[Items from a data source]
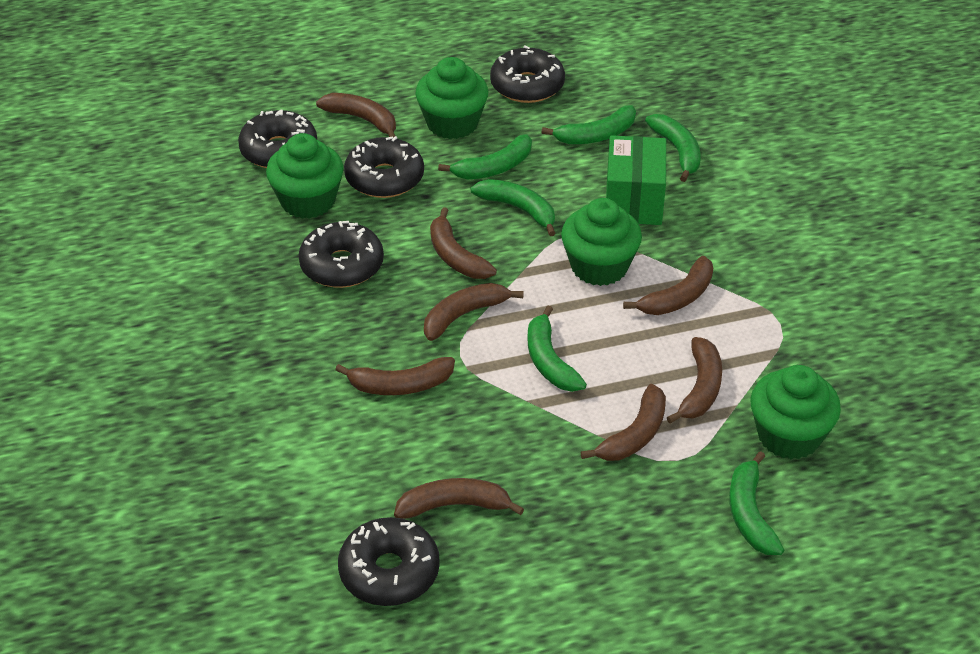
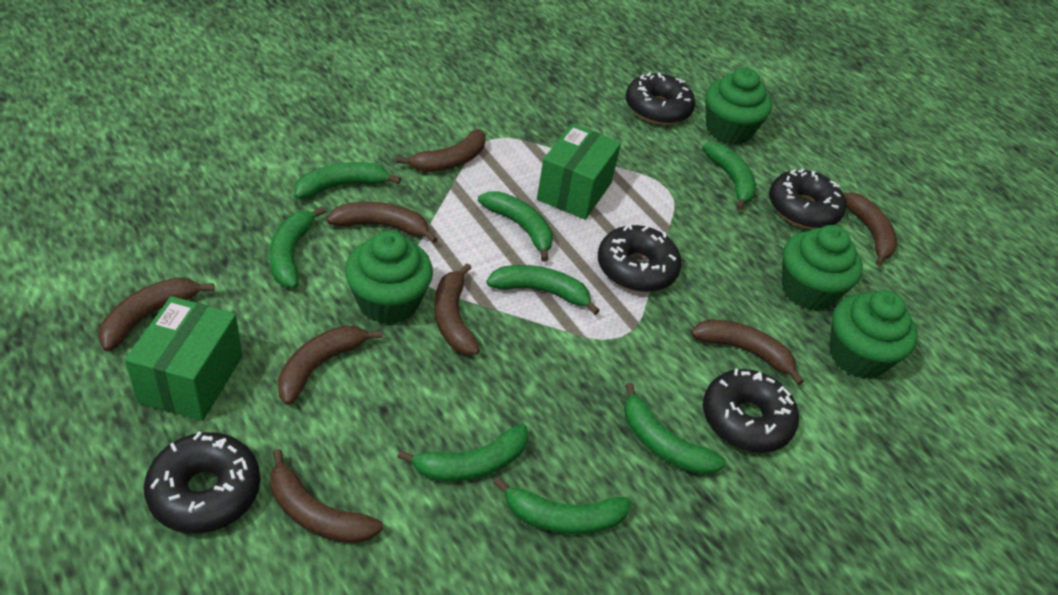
green banana: 6 -> 8
green box: 1 -> 2

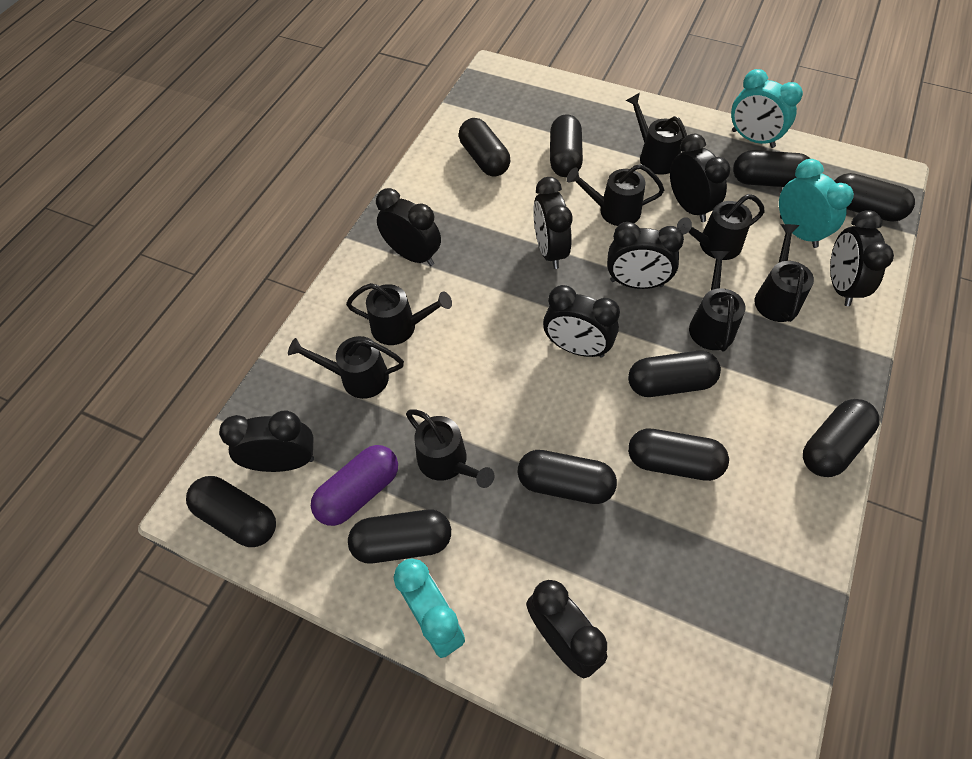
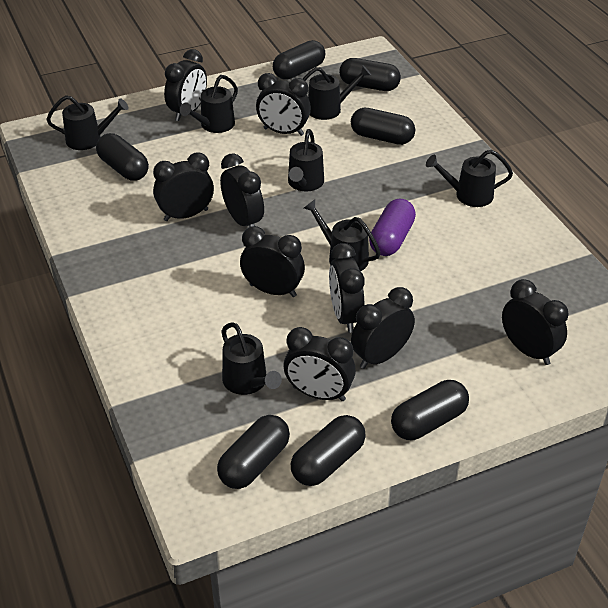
black capsule: 10 -> 7
black clock: 8 -> 9
black watering can: 8 -> 7
turquoise clock: 3 -> 0

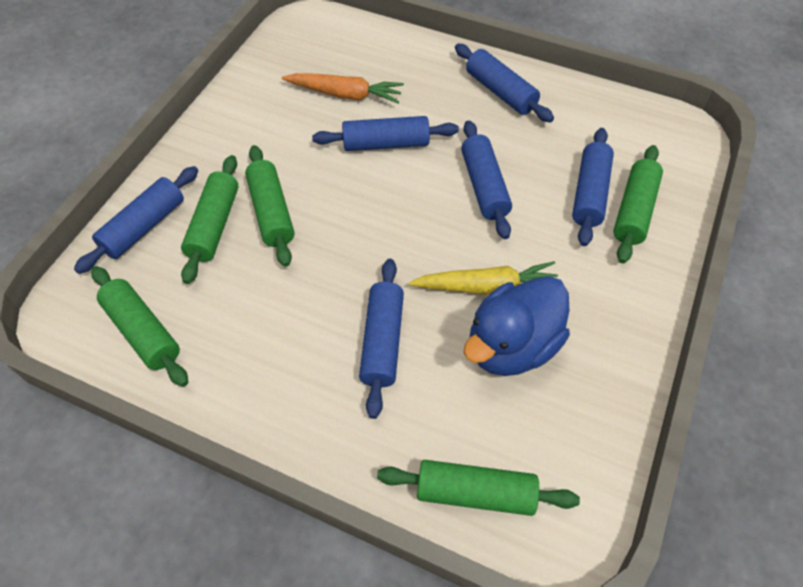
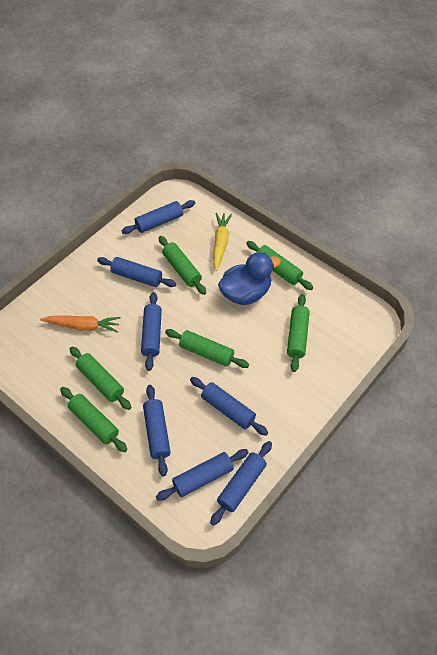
blue rolling pin: 6 -> 7
green rolling pin: 5 -> 6

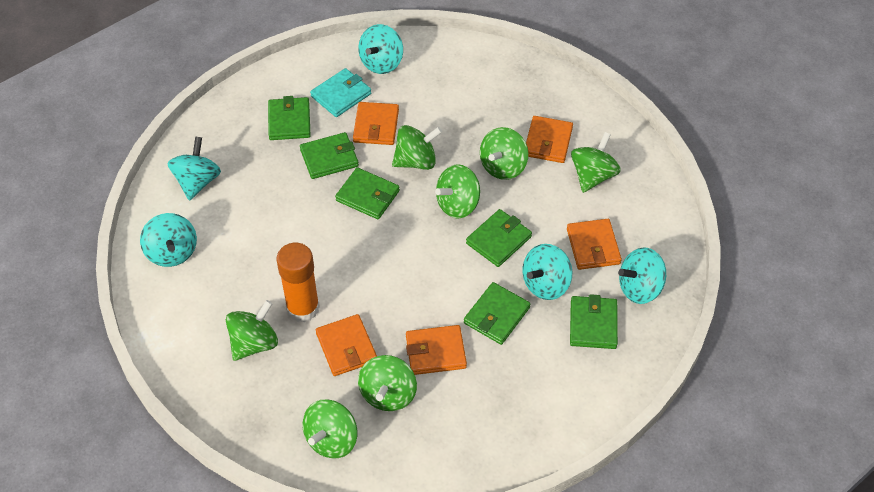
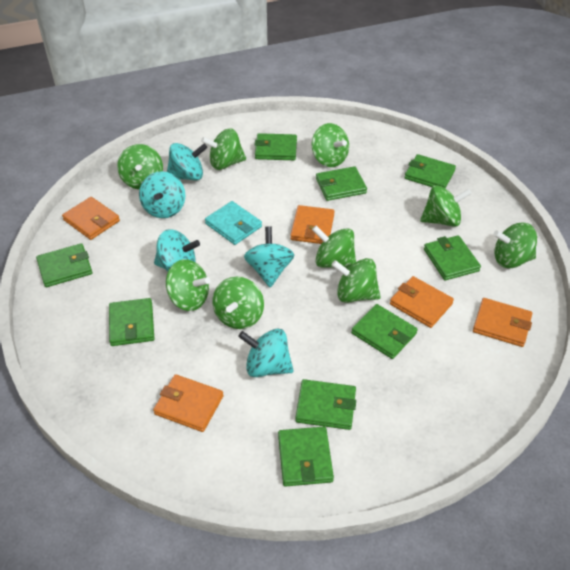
green spinning top: 7 -> 9
green wallet: 6 -> 9
orange glue stick: 1 -> 0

• Task to complete
If a line in the records above contains the string "rolling", copy that line out.

• Exercise answer
blue rolling pin: 6 -> 7
green rolling pin: 5 -> 6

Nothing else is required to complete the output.